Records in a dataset
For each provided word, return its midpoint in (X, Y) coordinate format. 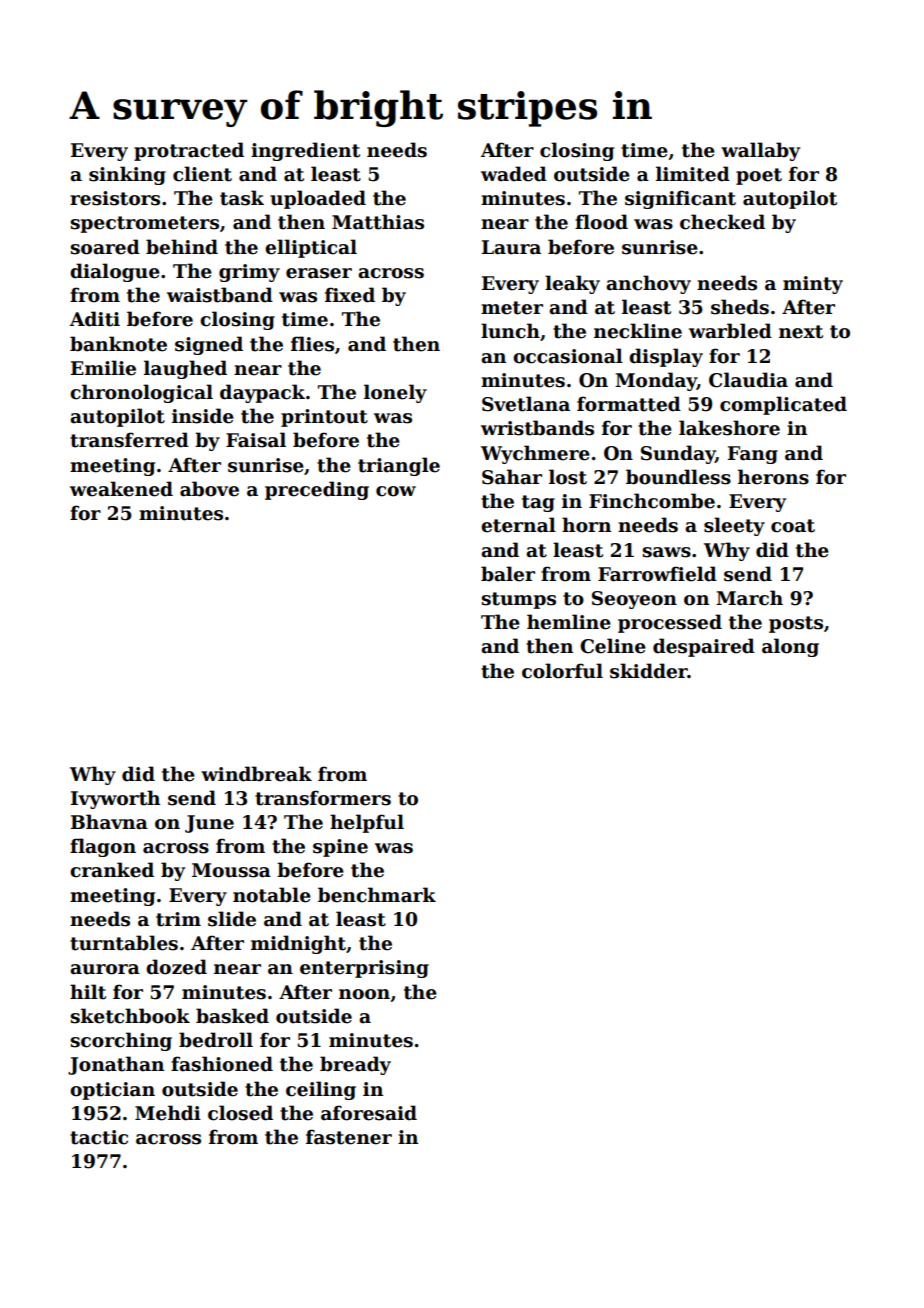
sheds (740, 307)
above (209, 489)
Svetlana (526, 404)
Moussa (231, 870)
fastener (349, 1137)
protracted (189, 151)
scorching (121, 1041)
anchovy (648, 284)
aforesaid (369, 1113)
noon (364, 994)
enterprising (364, 969)
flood (601, 222)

▸ **Directive**: Repeat the listing above word for word, leaving out the picture.

▸ **Answer in full**:
For each provided word, return its midpoint in (X, Y) coordinate format. 
sheds (740, 307)
above (209, 489)
Svetlana (526, 404)
Moussa (231, 870)
fastener (349, 1137)
protracted (189, 151)
scorching (121, 1041)
anchovy (648, 284)
aforesaid (369, 1113)
noon (364, 994)
enterprising (364, 969)
flood (601, 222)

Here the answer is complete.